WHAT THE TASK REQUIRES » Extract the final stretch of the data: the line that contains "yellow banana [628,345,701,371]" and every line after it, unaltered, and no other lines.

EXERCISE INPUTS »

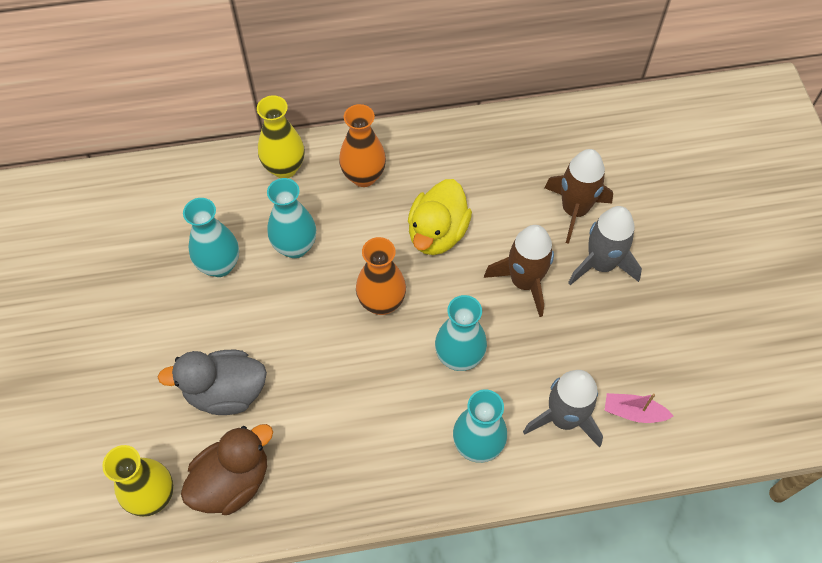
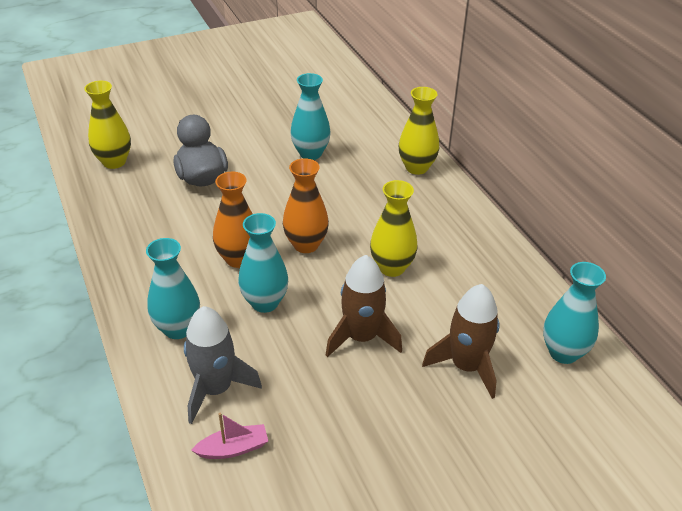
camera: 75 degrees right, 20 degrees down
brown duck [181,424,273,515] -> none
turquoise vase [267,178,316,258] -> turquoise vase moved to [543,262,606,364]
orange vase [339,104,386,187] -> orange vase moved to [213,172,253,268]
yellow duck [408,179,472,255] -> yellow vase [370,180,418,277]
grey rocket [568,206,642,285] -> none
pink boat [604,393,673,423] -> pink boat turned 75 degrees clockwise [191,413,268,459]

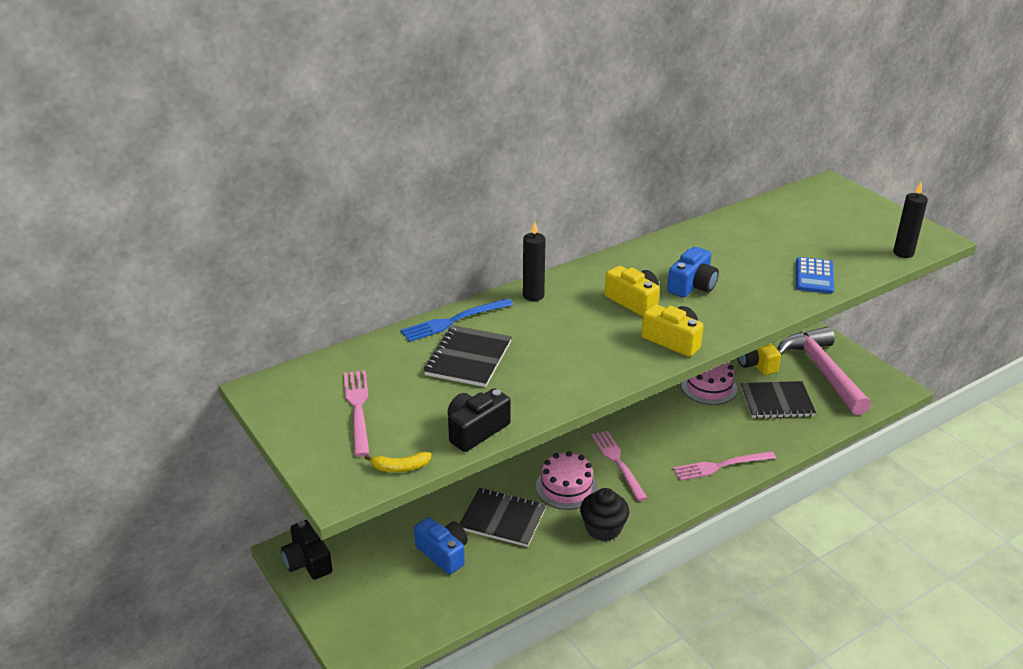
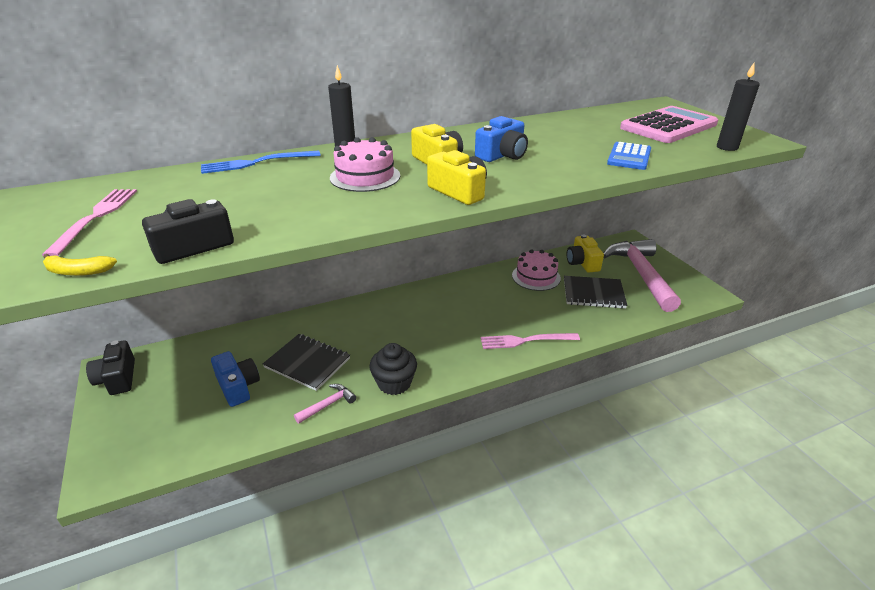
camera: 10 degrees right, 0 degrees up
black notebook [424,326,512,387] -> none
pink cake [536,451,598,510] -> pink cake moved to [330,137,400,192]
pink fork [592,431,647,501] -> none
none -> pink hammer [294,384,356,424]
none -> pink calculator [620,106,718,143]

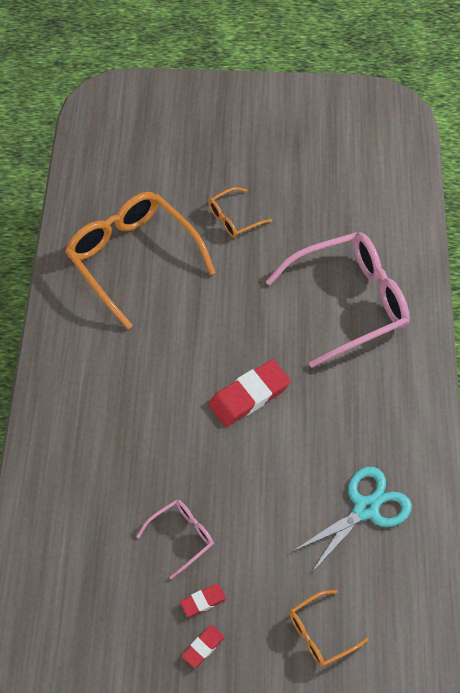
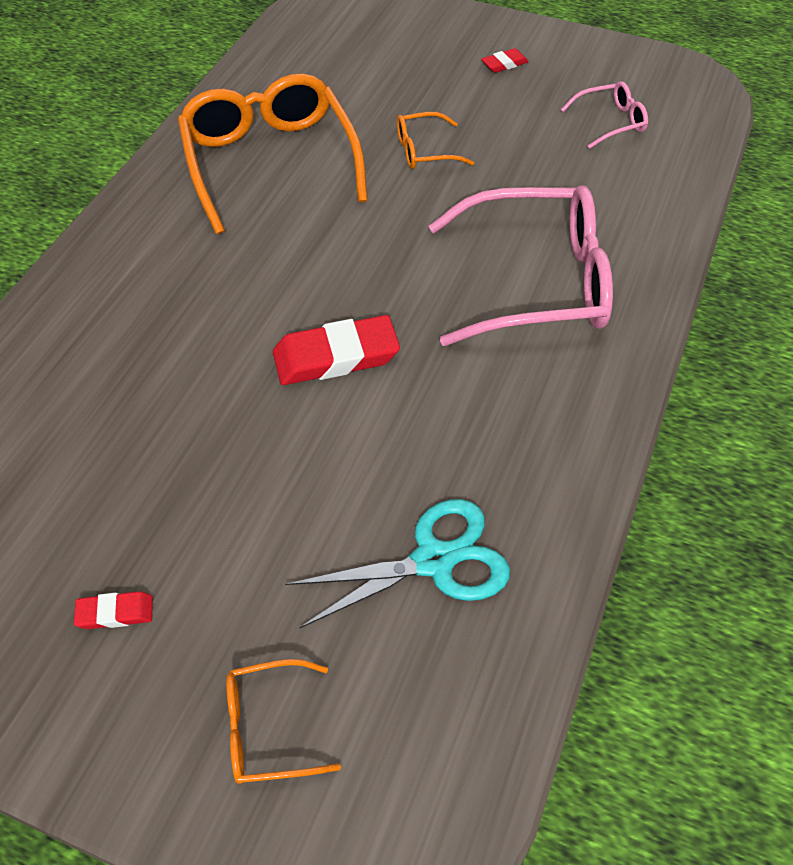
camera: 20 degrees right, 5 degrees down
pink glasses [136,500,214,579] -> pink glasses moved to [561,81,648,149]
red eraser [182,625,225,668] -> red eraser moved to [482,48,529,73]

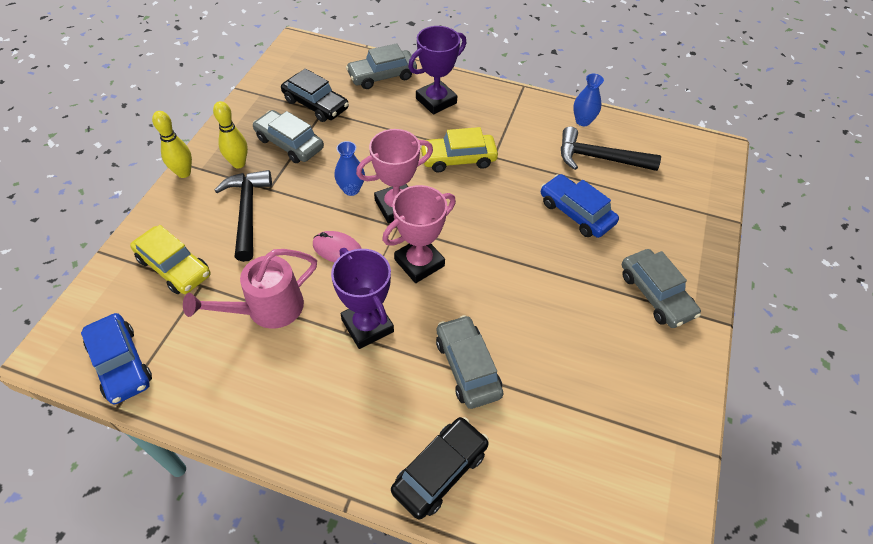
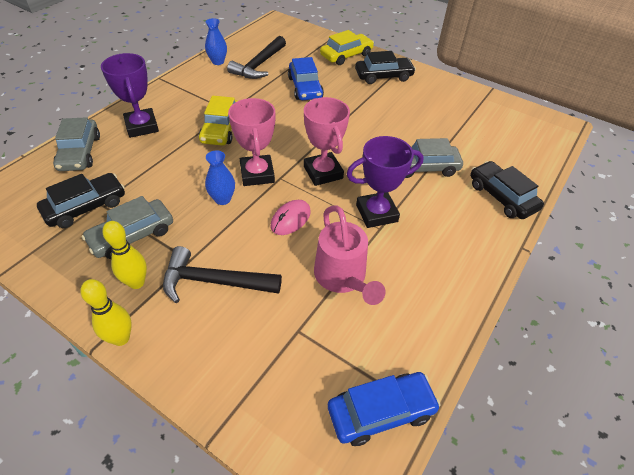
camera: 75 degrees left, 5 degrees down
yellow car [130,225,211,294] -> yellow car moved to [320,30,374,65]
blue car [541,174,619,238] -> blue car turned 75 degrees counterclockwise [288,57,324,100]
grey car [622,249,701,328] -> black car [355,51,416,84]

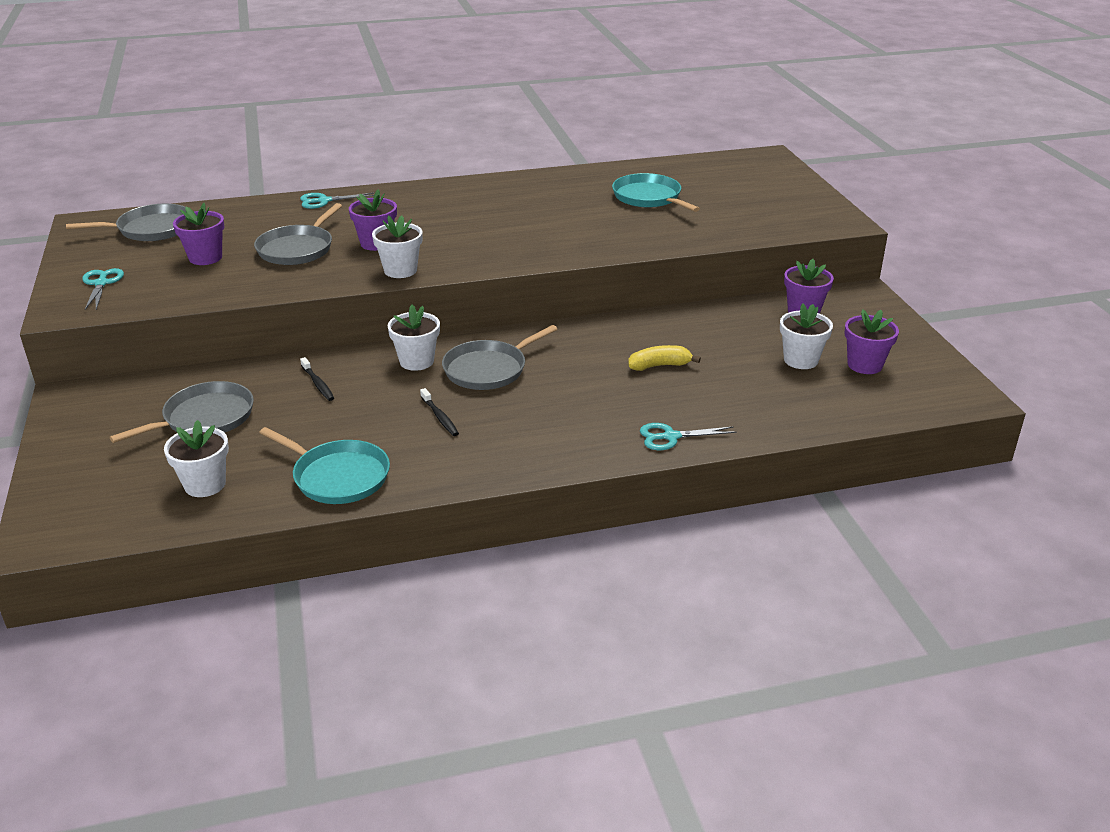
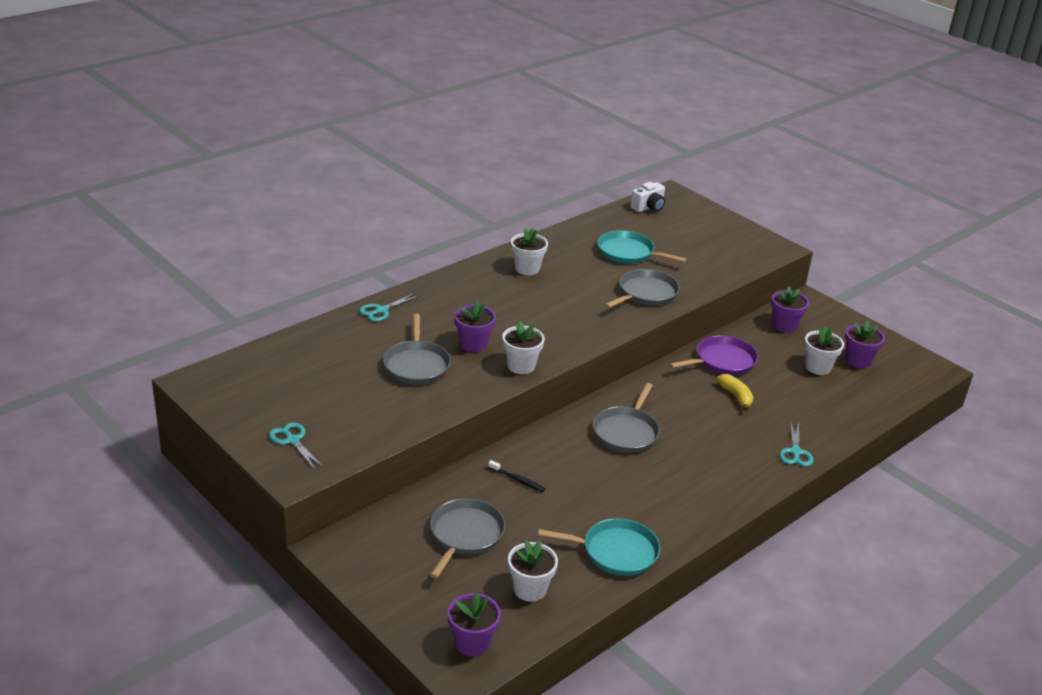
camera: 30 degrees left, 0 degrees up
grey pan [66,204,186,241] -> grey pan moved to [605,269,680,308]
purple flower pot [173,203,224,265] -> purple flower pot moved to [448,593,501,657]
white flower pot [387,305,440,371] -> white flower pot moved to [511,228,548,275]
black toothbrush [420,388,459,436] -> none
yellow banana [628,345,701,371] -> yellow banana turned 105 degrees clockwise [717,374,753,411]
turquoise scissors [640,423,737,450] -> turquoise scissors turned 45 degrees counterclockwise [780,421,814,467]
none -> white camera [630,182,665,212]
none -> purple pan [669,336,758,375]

WRITTEN ANSWER »
yellow banana [628,345,701,371] -> yellow banana turned 105 degrees clockwise [717,374,753,411]
turquoise scissors [640,423,737,450] -> turquoise scissors turned 45 degrees counterclockwise [780,421,814,467]
none -> white camera [630,182,665,212]
none -> purple pan [669,336,758,375]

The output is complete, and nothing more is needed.